**Work request**. Among the entries below, find the line with "none -> purple tile L5:M5 level 1", then quote it and each following line up to and including the line with "none -> white brick H10 level 1", and nothing else.
** Opening Information block **
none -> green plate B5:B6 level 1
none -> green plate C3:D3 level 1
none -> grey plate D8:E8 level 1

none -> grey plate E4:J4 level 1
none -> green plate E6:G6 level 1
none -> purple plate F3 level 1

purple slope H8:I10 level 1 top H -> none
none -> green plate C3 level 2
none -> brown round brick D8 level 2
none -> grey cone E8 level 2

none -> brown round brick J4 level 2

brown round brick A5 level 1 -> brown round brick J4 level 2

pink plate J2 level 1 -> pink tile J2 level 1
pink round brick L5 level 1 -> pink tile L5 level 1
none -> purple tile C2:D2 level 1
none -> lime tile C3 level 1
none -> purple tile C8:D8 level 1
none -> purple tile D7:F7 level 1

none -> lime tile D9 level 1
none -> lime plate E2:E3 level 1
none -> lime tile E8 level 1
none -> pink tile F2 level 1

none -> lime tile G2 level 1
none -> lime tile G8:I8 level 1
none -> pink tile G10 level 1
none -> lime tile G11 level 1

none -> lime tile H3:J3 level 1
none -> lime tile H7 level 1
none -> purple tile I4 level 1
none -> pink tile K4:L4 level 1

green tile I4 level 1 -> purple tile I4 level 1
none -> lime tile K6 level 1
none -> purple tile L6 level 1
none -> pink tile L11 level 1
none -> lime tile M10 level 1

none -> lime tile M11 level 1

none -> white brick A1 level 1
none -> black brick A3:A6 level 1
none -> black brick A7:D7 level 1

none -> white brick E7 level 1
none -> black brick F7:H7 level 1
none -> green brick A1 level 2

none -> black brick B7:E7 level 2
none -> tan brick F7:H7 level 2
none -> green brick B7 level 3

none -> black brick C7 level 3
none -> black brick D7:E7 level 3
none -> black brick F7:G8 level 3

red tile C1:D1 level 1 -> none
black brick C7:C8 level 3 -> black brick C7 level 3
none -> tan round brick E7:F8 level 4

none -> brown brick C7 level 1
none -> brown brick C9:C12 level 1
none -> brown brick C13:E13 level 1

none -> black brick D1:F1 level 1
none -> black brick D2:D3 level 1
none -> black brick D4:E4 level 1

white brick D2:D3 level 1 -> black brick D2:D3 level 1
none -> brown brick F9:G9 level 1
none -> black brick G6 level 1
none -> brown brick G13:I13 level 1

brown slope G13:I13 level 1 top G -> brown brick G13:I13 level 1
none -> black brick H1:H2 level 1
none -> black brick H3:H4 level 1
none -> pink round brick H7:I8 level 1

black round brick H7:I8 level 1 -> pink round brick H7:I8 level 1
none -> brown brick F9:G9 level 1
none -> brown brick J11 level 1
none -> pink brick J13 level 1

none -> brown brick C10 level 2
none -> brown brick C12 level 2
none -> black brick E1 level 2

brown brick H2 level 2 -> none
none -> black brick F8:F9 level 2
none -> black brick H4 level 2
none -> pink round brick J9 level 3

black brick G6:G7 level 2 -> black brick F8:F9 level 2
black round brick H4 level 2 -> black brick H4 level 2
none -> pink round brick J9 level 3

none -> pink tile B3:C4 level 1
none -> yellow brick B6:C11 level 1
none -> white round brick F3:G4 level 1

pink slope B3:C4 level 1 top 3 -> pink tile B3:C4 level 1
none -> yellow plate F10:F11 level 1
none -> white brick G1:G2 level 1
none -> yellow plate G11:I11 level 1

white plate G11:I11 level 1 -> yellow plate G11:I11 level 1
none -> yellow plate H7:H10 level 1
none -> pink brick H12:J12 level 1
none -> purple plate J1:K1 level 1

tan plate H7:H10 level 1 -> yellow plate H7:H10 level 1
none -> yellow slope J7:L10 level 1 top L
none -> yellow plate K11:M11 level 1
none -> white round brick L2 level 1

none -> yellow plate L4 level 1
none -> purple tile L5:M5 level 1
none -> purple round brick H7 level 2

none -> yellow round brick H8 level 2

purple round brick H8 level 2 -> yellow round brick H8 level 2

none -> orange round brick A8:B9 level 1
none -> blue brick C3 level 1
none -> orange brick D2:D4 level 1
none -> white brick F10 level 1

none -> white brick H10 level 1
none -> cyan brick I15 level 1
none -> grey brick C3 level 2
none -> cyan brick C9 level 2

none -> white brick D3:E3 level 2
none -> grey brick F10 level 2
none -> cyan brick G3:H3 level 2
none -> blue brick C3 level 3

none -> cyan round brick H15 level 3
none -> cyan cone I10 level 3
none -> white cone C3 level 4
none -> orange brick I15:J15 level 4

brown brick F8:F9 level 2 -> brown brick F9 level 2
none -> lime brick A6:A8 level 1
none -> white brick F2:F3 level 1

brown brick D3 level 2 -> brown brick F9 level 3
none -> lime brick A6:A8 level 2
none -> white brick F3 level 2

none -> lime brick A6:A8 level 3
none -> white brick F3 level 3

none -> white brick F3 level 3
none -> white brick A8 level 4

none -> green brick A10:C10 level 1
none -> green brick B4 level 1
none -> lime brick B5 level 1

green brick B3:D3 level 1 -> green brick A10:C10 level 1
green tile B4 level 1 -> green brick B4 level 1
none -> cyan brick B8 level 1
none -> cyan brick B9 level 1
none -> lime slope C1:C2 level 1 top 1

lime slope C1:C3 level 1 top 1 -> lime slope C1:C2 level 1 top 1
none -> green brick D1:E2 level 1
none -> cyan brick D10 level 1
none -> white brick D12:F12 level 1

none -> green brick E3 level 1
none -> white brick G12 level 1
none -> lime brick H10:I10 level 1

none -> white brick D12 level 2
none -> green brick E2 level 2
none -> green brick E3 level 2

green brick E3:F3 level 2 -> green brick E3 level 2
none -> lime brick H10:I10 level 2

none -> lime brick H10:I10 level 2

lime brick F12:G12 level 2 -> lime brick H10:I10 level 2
** Closing Information block **
**Reply to the task**.
none -> purple tile L5:M5 level 1
none -> purple round brick H7 level 2

none -> yellow round brick H8 level 2

purple round brick H8 level 2 -> yellow round brick H8 level 2

none -> orange round brick A8:B9 level 1
none -> blue brick C3 level 1
none -> orange brick D2:D4 level 1
none -> white brick F10 level 1

none -> white brick H10 level 1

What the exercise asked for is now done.